TO BE DONE: Could you reproduce every one of the records below word for word, keeping them in the same order?

+++++

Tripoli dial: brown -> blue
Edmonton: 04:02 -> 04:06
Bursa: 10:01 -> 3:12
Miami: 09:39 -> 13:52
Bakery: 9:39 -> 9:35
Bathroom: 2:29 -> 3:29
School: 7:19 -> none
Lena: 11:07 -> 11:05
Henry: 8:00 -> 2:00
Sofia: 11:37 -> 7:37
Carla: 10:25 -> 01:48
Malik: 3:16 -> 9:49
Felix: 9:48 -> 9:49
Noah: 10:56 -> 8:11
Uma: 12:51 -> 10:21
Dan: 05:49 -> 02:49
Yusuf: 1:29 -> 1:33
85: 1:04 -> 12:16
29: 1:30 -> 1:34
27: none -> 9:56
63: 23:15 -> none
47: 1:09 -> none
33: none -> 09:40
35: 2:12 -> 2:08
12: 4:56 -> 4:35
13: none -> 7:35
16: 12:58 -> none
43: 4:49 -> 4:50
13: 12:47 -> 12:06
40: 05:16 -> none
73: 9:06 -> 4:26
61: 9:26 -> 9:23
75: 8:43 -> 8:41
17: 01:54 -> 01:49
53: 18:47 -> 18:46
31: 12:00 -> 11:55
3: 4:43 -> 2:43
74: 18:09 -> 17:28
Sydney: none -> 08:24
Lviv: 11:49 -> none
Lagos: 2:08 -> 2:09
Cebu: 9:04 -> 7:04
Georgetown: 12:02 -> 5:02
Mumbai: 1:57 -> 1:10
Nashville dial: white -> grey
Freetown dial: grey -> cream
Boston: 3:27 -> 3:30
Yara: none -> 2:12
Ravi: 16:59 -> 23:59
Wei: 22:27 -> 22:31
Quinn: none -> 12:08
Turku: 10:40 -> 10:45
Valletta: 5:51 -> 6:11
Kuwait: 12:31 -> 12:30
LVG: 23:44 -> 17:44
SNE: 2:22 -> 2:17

+++++

ANSWER TO THIS TASK:
Tripoli dial: brown -> blue
Edmonton: 04:02 -> 04:06
Bursa: 10:01 -> 3:12
Miami: 09:39 -> 13:52
Bakery: 9:39 -> 9:35
Bathroom: 2:29 -> 3:29
School: 7:19 -> none
Lena: 11:07 -> 11:05
Henry: 8:00 -> 2:00
Sofia: 11:37 -> 7:37
Carla: 10:25 -> 01:48
Malik: 3:16 -> 9:49
Felix: 9:48 -> 9:49
Noah: 10:56 -> 8:11
Uma: 12:51 -> 10:21
Dan: 05:49 -> 02:49
Yusuf: 1:29 -> 1:33
85: 1:04 -> 12:16
29: 1:30 -> 1:34
27: none -> 9:56
63: 23:15 -> none
47: 1:09 -> none
33: none -> 09:40
35: 2:12 -> 2:08
12: 4:56 -> 4:35
13: none -> 7:35
16: 12:58 -> none
43: 4:49 -> 4:50
13: 12:47 -> 12:06
40: 05:16 -> none
73: 9:06 -> 4:26
61: 9:26 -> 9:23
75: 8:43 -> 8:41
17: 01:54 -> 01:49
53: 18:47 -> 18:46
31: 12:00 -> 11:55
3: 4:43 -> 2:43
74: 18:09 -> 17:28
Sydney: none -> 08:24
Lviv: 11:49 -> none
Lagos: 2:08 -> 2:09
Cebu: 9:04 -> 7:04
Georgetown: 12:02 -> 5:02
Mumbai: 1:57 -> 1:10
Nashville dial: white -> grey
Freetown dial: grey -> cream
Boston: 3:27 -> 3:30
Yara: none -> 2:12
Ravi: 16:59 -> 23:59
Wei: 22:27 -> 22:31
Quinn: none -> 12:08
Turku: 10:40 -> 10:45
Valletta: 5:51 -> 6:11
Kuwait: 12:31 -> 12:30
LVG: 23:44 -> 17:44
SNE: 2:22 -> 2:17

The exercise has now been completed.